_Task instructions:_ Report every line below that holds the word "ruler".

_Data extracts:_
=======

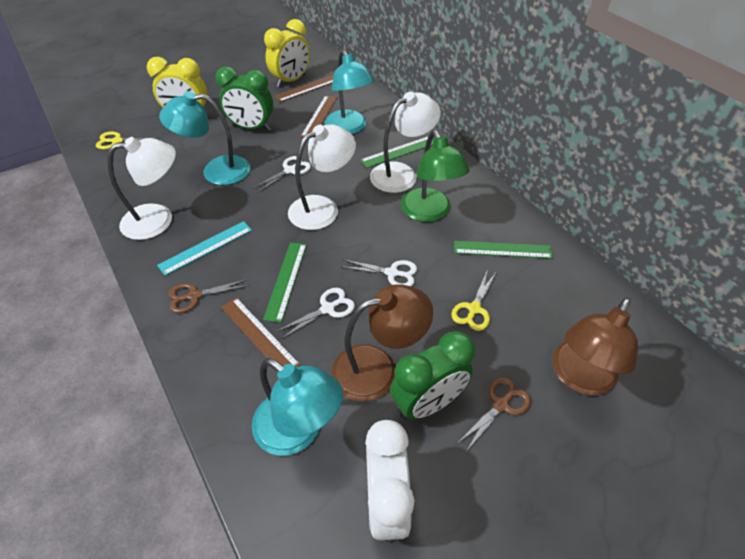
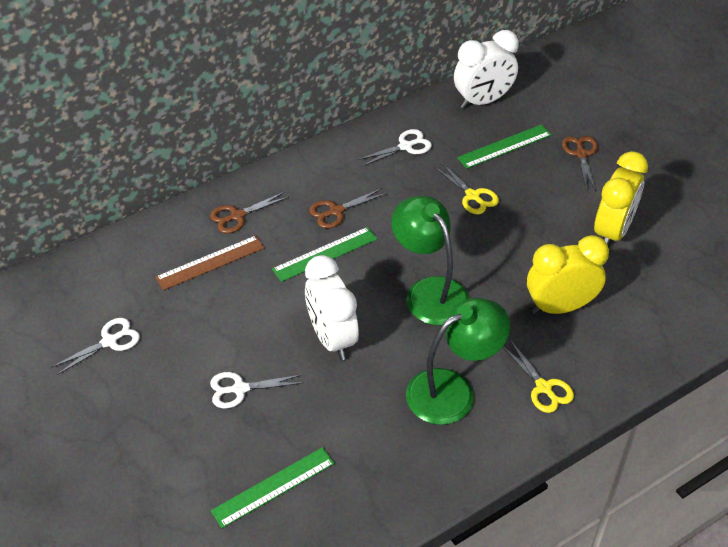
brown lamp: [331,284,433,402] [553,297,638,396] = 2 -> none = 0
brown ruler: [221,297,300,367] [274,75,334,102] [300,95,337,139] = 3 -> [155,236,265,290] = 1
brown scissors: [168,279,249,313] [458,377,531,450] = 2 -> [210,192,289,234] [309,188,387,228] [562,136,598,191] = 3
green clock: [215,66,273,131] [390,331,475,420] = 2 -> none = 0
green lamp: [401,130,470,222] = 1 -> [391,196,470,326] [406,298,510,425] = 2
turquoise lamp: [159,91,250,185] [252,358,343,456] [324,50,375,134] = 3 -> none = 0
turquoise ruler: [157,221,252,276] = 1 -> none = 0
white clock: [365,420,414,542] = 1 -> [305,255,359,360] [454,30,519,109] = 2
white lamp: [107,137,176,240] [288,124,356,230] [370,91,441,193] = 3 -> none = 0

=======

_Solution:_
brown ruler: [221,297,300,367] [274,75,334,102] [300,95,337,139] = 3 -> [155,236,265,290] = 1
turquoise ruler: [157,221,252,276] = 1 -> none = 0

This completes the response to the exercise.